▶ [Exercise brief]:
Return only the lines below starting at the line containing "grey watering can [197,196,290,337]" and ending at the line containing "camera: 50 degrees left, 0 degrees up", both included, exactly as they are and with no pictures.

━━━━━ Supplied records

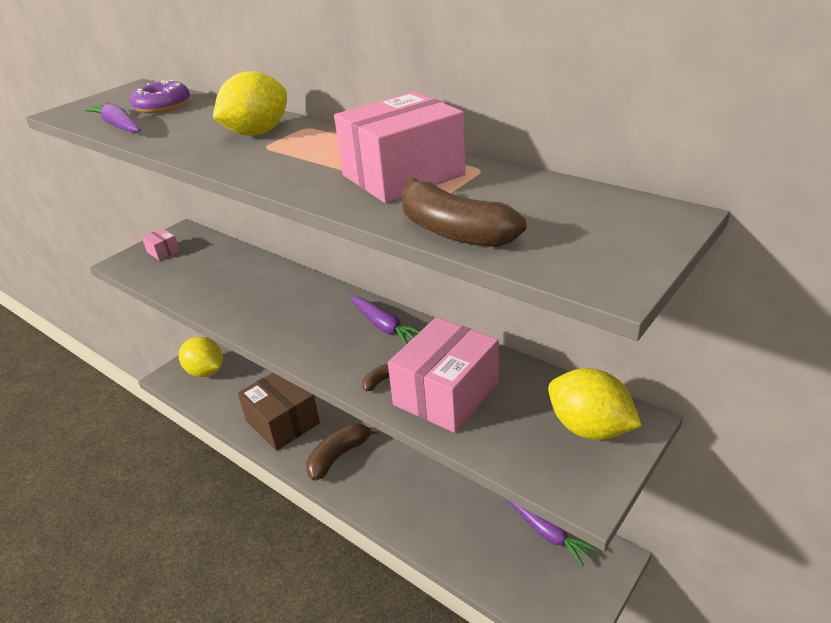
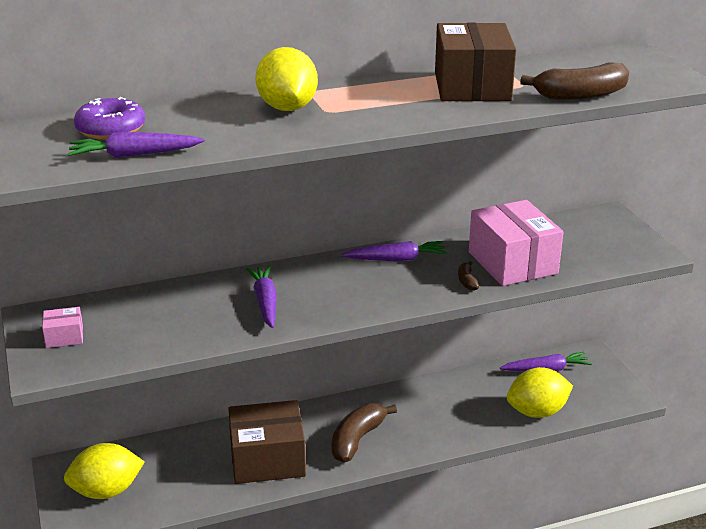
camera: 60 degrees left, 5 degrees down
brown banana [306,423,380,481] -> brown banana turned 45 degrees clockwise [332,403,397,463]
pink box [334,91,466,203] -> brown box [435,23,516,101]
yellow lemon [548,368,642,440] -> yellow lemon moved to [507,367,573,418]
none -> purple carrot [246,265,277,328]

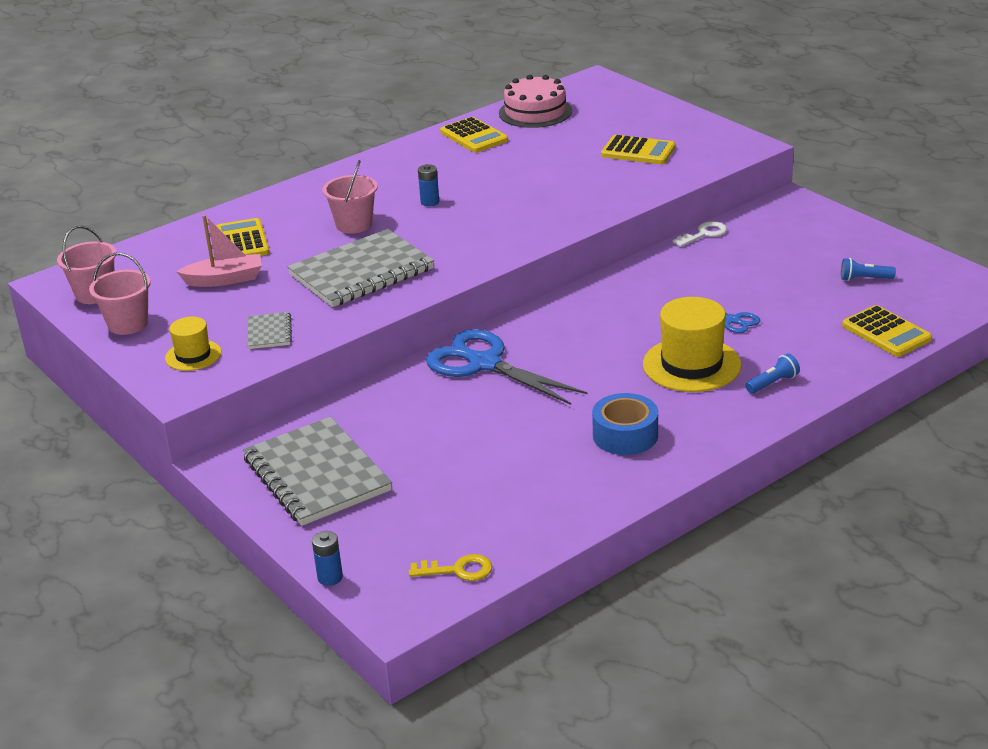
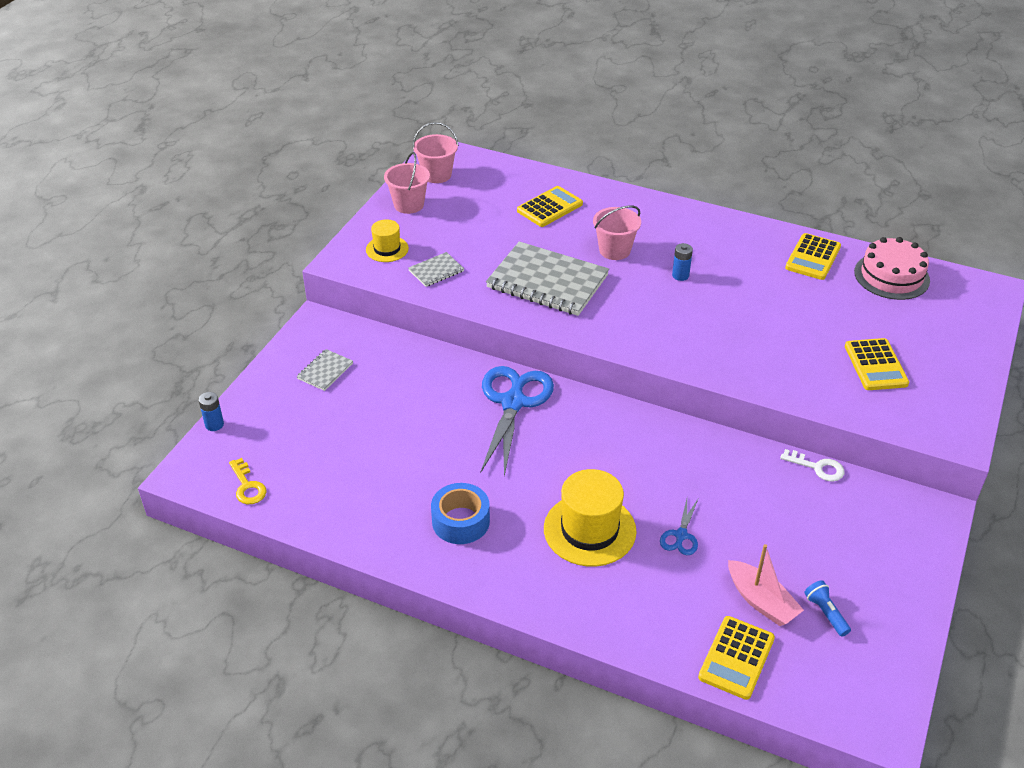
camera: 60 degrees right, 10 degrees up
pink boat [176,215,262,287] -> pink boat moved to [728,544,804,626]
grey notebook [243,417,392,526] -> grey notebook [297,349,353,391], size x0.45
blue flashlight [745,353,800,394] -> none

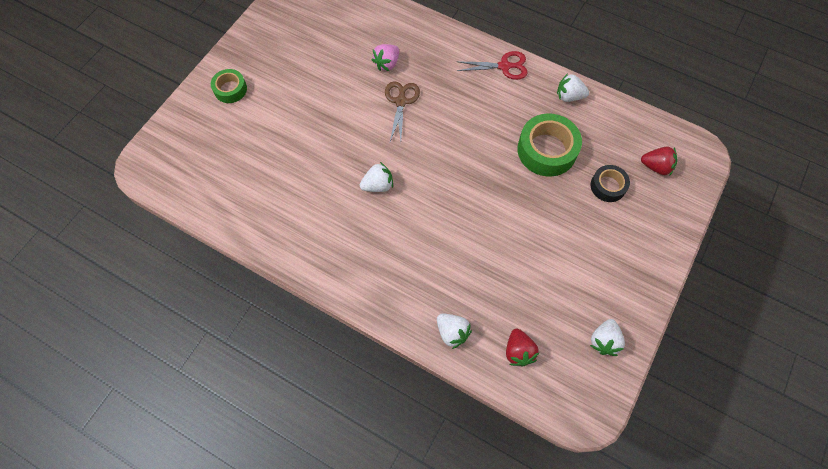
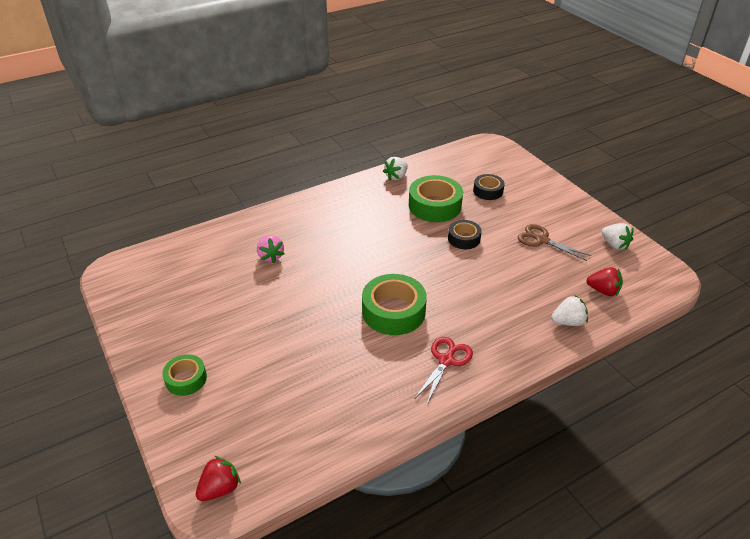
camera: 60 degrees left, 25 degrees down
white strawberry [360,162,393,192] -> green tape [362,274,427,335]
brown scissors [385,81,420,141] -> brown scissors moved to [518,224,591,261]
red scissors [456,51,528,80] -> red scissors moved to [415,337,473,404]
red strawberry [641,146,678,175] -> red strawberry moved to [196,456,241,501]
none -> black tape [448,220,482,249]

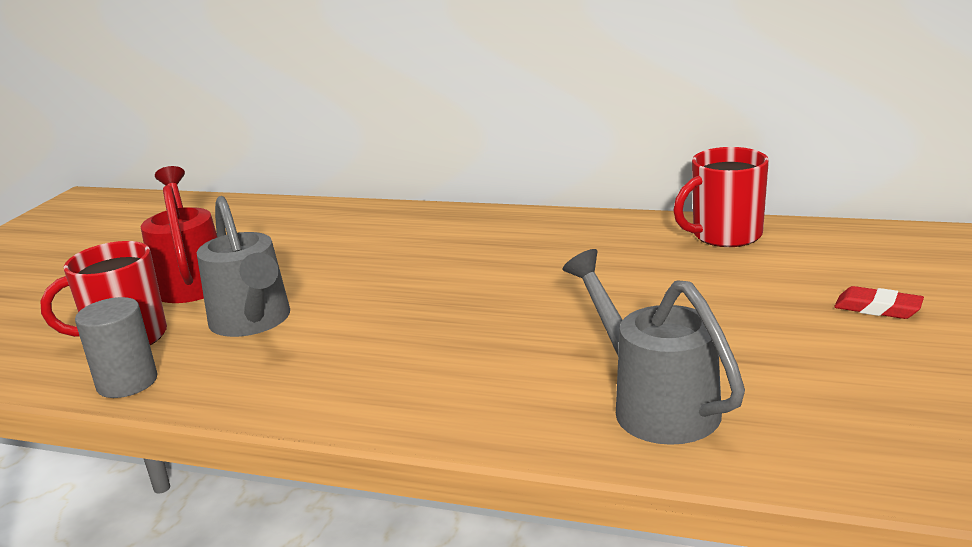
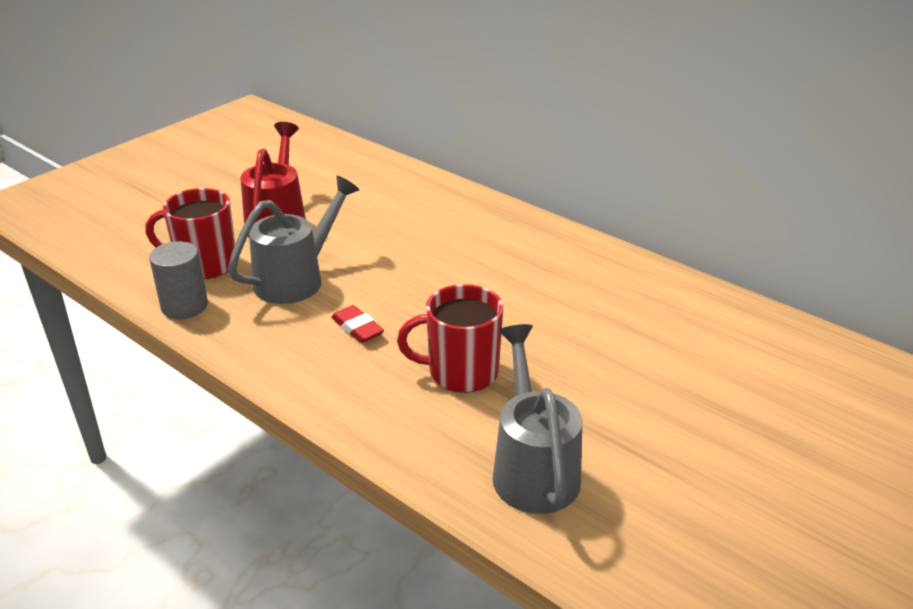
camera: 20 degrees right, 10 degrees up
grey watering can [197,196,290,337] -> grey watering can turned 135 degrees counterclockwise [228,176,360,304]
red mug [673,147,769,247] -> red mug moved to [397,284,503,393]
red eraser [834,286,924,319] -> red eraser moved to [331,305,384,343]

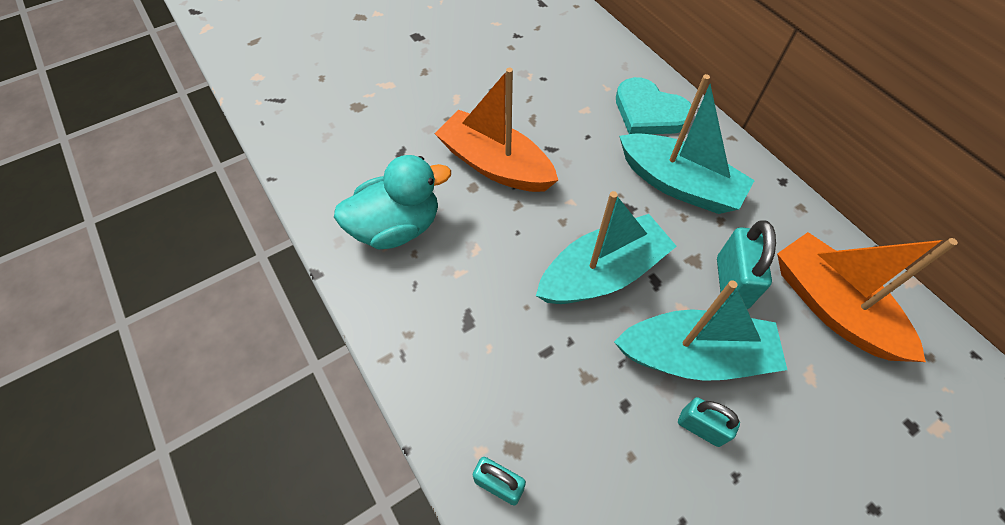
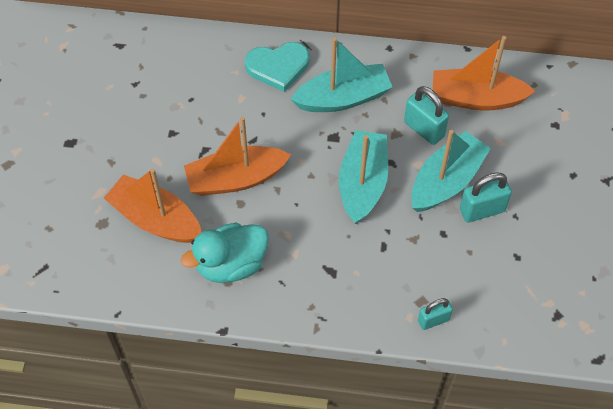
camera: 50 degrees left, 0 degrees up
turquoise duck [334,155,451,250] -> turquoise duck turned 135 degrees counterclockwise [181,223,269,283]
turquoise padlock [678,397,740,447] -> turquoise padlock [460,172,512,222], size x1.53
none -> orange boat [104,168,201,243]

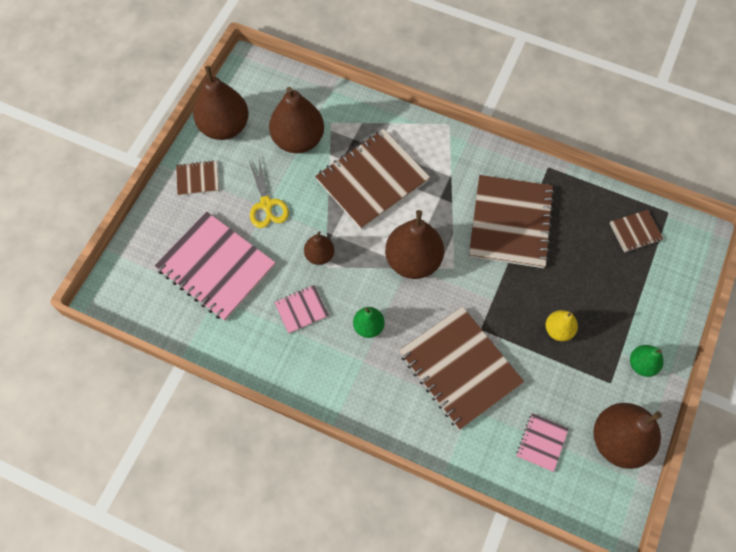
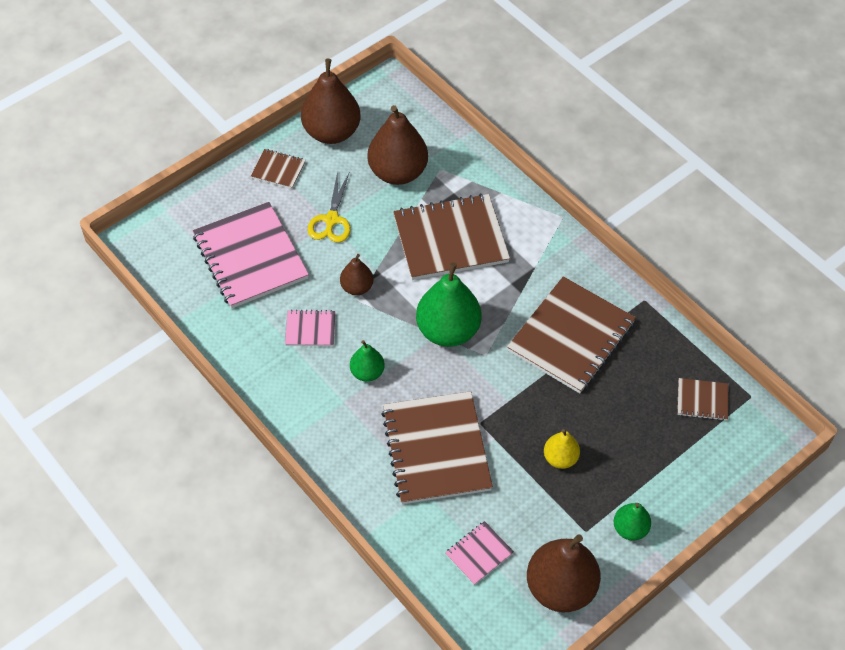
camera: 25 degrees right, 10 degrees down
brown pear [385,210,444,279] -> green pear [416,262,482,347]

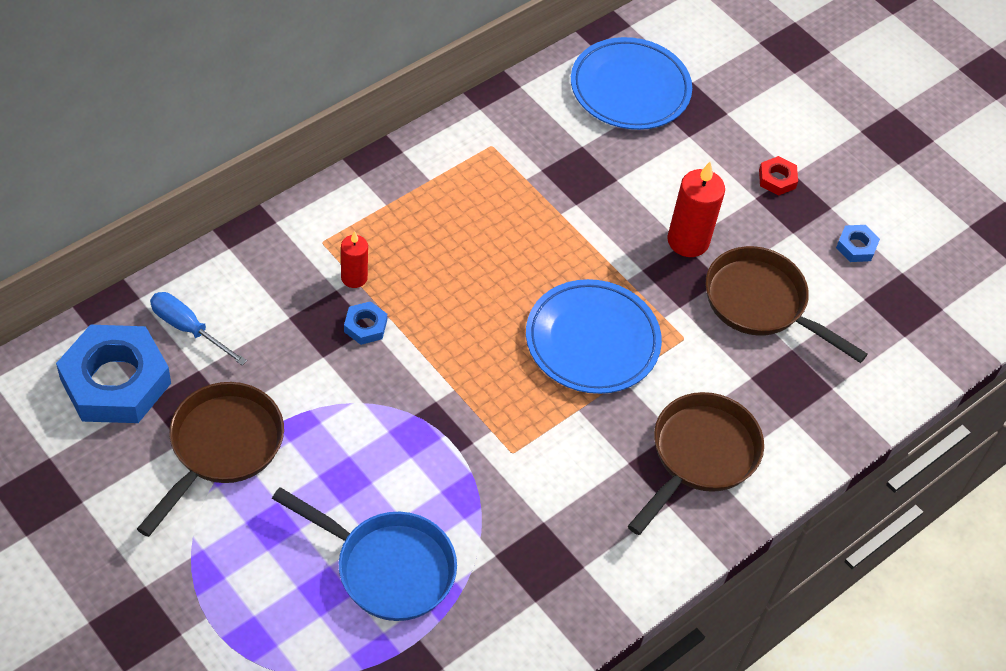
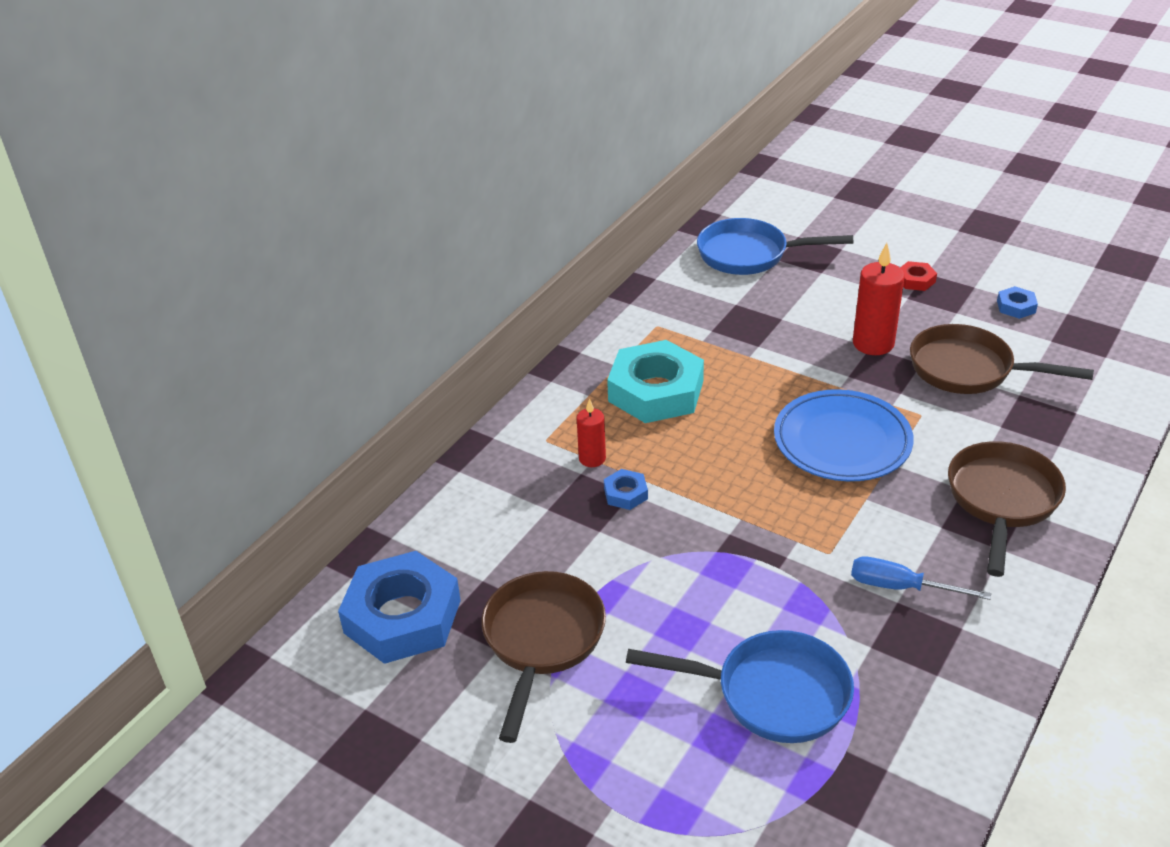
camera: 10 degrees left, 15 degrees down
blue screwdriver [150,292,247,365] -> blue screwdriver moved to [851,557,991,600]
blue plate [571,37,692,130] -> blue pan [697,218,853,275]
none -> turquoise nut [607,340,704,423]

━━━━━━━━━━

▶ [Exercise result]:
grey watering can [197,196,290,337] -> grey watering can turned 135 degrees counterclockwise [228,176,360,304]
red mug [673,147,769,247] -> red mug moved to [397,284,503,393]
red eraser [834,286,924,319] -> red eraser moved to [331,305,384,343]

camera: 50 degrees left, 0 degrees up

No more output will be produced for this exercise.